____ Data extract

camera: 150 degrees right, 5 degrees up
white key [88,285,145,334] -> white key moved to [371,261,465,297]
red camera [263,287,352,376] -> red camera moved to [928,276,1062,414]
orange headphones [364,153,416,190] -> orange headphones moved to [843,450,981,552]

________
____ Data extract

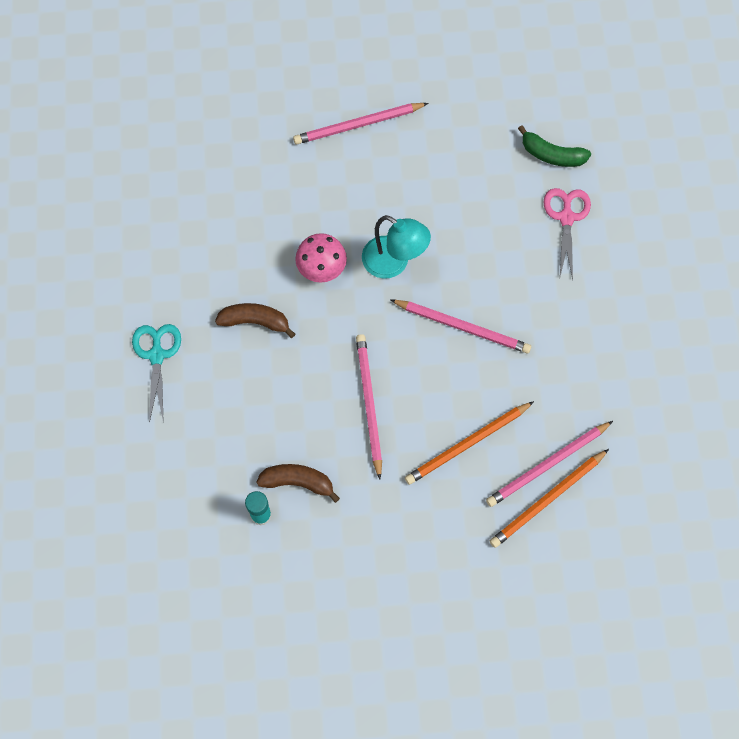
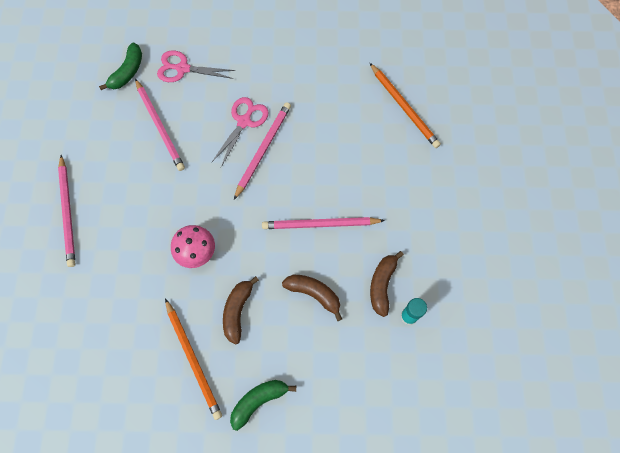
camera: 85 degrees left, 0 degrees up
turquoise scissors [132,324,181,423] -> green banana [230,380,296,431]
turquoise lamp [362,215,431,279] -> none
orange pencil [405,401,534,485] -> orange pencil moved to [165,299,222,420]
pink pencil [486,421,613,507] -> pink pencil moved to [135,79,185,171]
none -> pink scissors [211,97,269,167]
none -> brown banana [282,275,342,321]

________

-- Your assignment --
Pull every line containing "scissors" from the data.

-- Solution for this task --
turquoise scissors [132,324,181,423] -> green banana [230,380,296,431]
none -> pink scissors [211,97,269,167]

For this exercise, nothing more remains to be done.